(Dataset excerpt)
--------
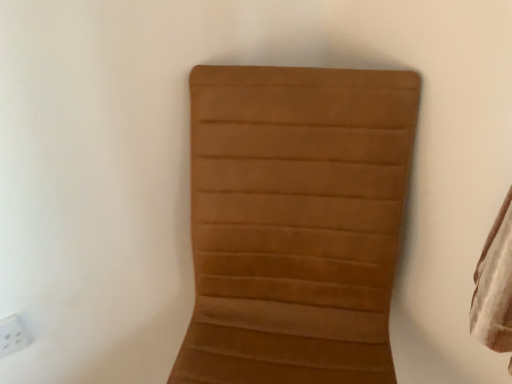
Locate an element on the screen. The image size is (512, 384). brown suede chair at center is located at coordinates (295, 222).

This screenshot has height=384, width=512. What do you see at coordinates (295, 222) in the screenshot?
I see `brown suede chair at center` at bounding box center [295, 222].

In order to click on white plastic electric outlet at lower left in this screenshot , I will do `click(13, 335)`.

The height and width of the screenshot is (384, 512). What do you see at coordinates (13, 335) in the screenshot?
I see `white plastic electric outlet at lower left` at bounding box center [13, 335].

Find the location of a particular element. brown suede chair at center is located at coordinates (295, 222).

Considering the positions of objects white plastic electric outlet at lower left and brown suede chair at center in the image provided, who is more to the right, white plastic electric outlet at lower left or brown suede chair at center?

brown suede chair at center is more to the right.

Does white plastic electric outlet at lower left come in front of brown suede chair at center?

No, it is not.

Which point is more distant from viewer, (x=4, y=343) or (x=371, y=107)?

The point (x=4, y=343) is more distant.

From the image's perspective, is white plastic electric outlet at lower left below brown suede chair at center?

No, from the image's perspective, white plastic electric outlet at lower left is not below brown suede chair at center.

From the picture: From a real-world perspective, is white plastic electric outlet at lower left above or below brown suede chair at center?

white plastic electric outlet at lower left is above brown suede chair at center.

Between white plastic electric outlet at lower left and brown suede chair at center, which one has larger width?

With larger width is brown suede chair at center.

Which of these two, white plastic electric outlet at lower left or brown suede chair at center, stands taller?

brown suede chair at center.

Considering the relative sizes of white plastic electric outlet at lower left and brown suede chair at center in the image provided, is white plastic electric outlet at lower left smaller than brown suede chair at center?

Correct, white plastic electric outlet at lower left occupies less space than brown suede chair at center.

Can we say white plastic electric outlet at lower left lies outside brown suede chair at center?

Yes, white plastic electric outlet at lower left is located beyond the bounds of brown suede chair at center.

Is white plastic electric outlet at lower left beside brown suede chair at center?

Result: No, white plastic electric outlet at lower left is not in contact with brown suede chair at center.

Could you tell me if white plastic electric outlet at lower left is facing brown suede chair at center?

No, white plastic electric outlet at lower left is not turned towards brown suede chair at center.

At what (x,y) coordinates should I click in order to perform the action: click on electric outlet on the left of brown suede chair at center. Please return your answer as a coordinate pair (x, y). The image size is (512, 384). Looking at the image, I should click on (13, 335).

Is brown suede chair at center to the right of white plastic electric outlet at lower left from the viewer's perspective?

Yes, brown suede chair at center is to the right of white plastic electric outlet at lower left.

Between brown suede chair at center and white plastic electric outlet at lower left, which one is positioned behind?

white plastic electric outlet at lower left is more distant.

Is point (277, 118) closer to viewer compared to point (12, 329)?

Yes, point (277, 118) is in front of point (12, 329).

Based on the photo, from the image's perspective, which object appears higher, brown suede chair at center or white plastic electric outlet at lower left?

white plastic electric outlet at lower left, from the image's perspective.

From a real-world perspective, is brown suede chair at center physically below white plastic electric outlet at lower left?

Yes.

Considering the relative sizes of brown suede chair at center and white plastic electric outlet at lower left in the image provided, is brown suede chair at center thinner than white plastic electric outlet at lower left?

In fact, brown suede chair at center might be wider than white plastic electric outlet at lower left.

Considering the sizes of objects brown suede chair at center and white plastic electric outlet at lower left in the image provided, who is taller, brown suede chair at center or white plastic electric outlet at lower left?

With more height is brown suede chair at center.

Is brown suede chair at center bigger than white plastic electric outlet at lower left?

Yes.

Would you say brown suede chair at center contains white plastic electric outlet at lower left?

No, white plastic electric outlet at lower left is not inside brown suede chair at center.

Would you say brown suede chair at center is a long distance from white plastic electric outlet at lower left?

That's not correct — brown suede chair at center is a little close to white plastic electric outlet at lower left.

Is brown suede chair at center positioned with its back to white plastic electric outlet at lower left?

No, white plastic electric outlet at lower left is not at the back of brown suede chair at center.

Can you tell me how much brown suede chair at center and white plastic electric outlet at lower left differ in facing direction?

There is a 39.9-degree angle between the facing directions of brown suede chair at center and white plastic electric outlet at lower left.

Measure the distance between brown suede chair at center and white plastic electric outlet at lower left.

They are 22.78 inches apart.

The image size is (512, 384). I want to click on electric outlet above the brown suede chair at center (from a real-world perspective), so click(x=13, y=335).

Find the location of `electric outlet located above the brown suede chair at center (from the image's perspective)`. electric outlet located above the brown suede chair at center (from the image's perspective) is located at coordinates (13, 335).

The width and height of the screenshot is (512, 384). In order to click on furniture located in front of the white plastic electric outlet at lower left in this screenshot , I will do `click(295, 222)`.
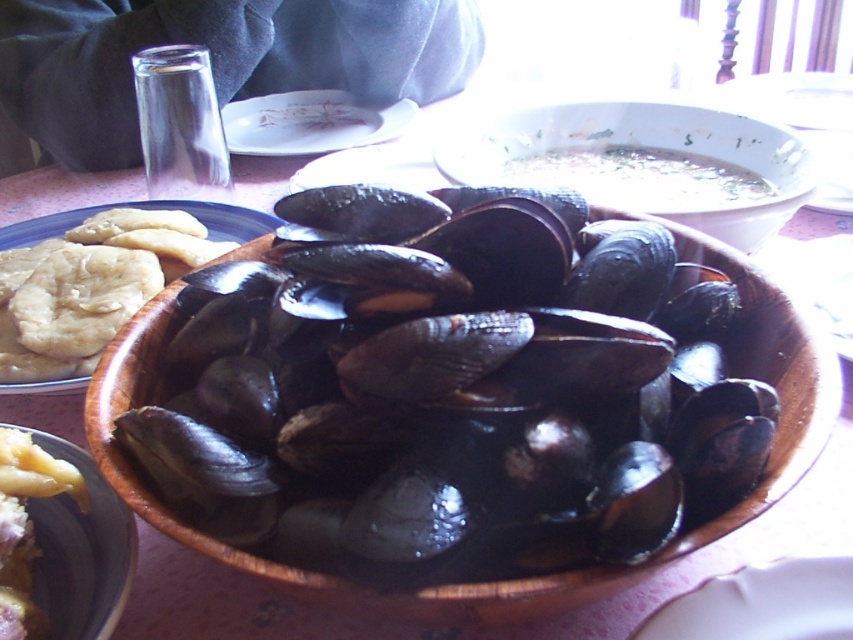
You are arranging a dinner party and want to place the matte yellow flatbread at left closer to the matte ceramic bowl at center. However, you need to ensure that the flatbread does not block the view of the bowl from the guest seated directly in front of the table. Can you move the flatbread to a position where it is still visible from that angle but closer to the bowl?

The matte yellow flatbread at left is currently positioned over the matte ceramic bowl at center. Moving it closer would require placing it in front of or beside the bowl, but since it is already over the bowl, moving it closer might block the view. A better option is to place it slightly to the side of the bowl so it remains visible while being near the bowl.

You are a guest at a dinner party and want to reach for the bread on the plate to your left. As you extend your arm across the table, will your hand pass in front of the translucent glass bowl at center or the matte ceramic bowl at center first?

Your hand will first pass in front of the translucent glass bowl at center because the matte ceramic bowl at center is positioned behind it.

You are a chef preparing a dish and need to choose between the translucent glass bowl at center and the matte ceramic bowl at center. Which bowl is taller?

The translucent glass bowl at center is much taller than the matte ceramic bowl at center.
--------
What the task asks: Return the section of the listing that begins with the line containing "Considering the relative sizes of white" and ends with the line containing "No, white plastic electric outlet at lower left is not turned", reproducing each line without changes.

Correct answer:
Considering the relative sizes of white plastic electric outlet at lower left and brown suede chair at center in the image provided, is white plastic electric outlet at lower left smaller than brown suede chair at center?

Correct, white plastic electric outlet at lower left occupies less space than brown suede chair at center.

Can we say white plastic electric outlet at lower left lies outside brown suede chair at center?

Yes, white plastic electric outlet at lower left is located beyond the bounds of brown suede chair at center.

Is white plastic electric outlet at lower left beside brown suede chair at center?

Result: No, white plastic electric outlet at lower left is not in contact with brown suede chair at center.

Could you tell me if white plastic electric outlet at lower left is facing brown suede chair at center?

No, white plastic electric outlet at lower left is not turned towards brown suede chair at center.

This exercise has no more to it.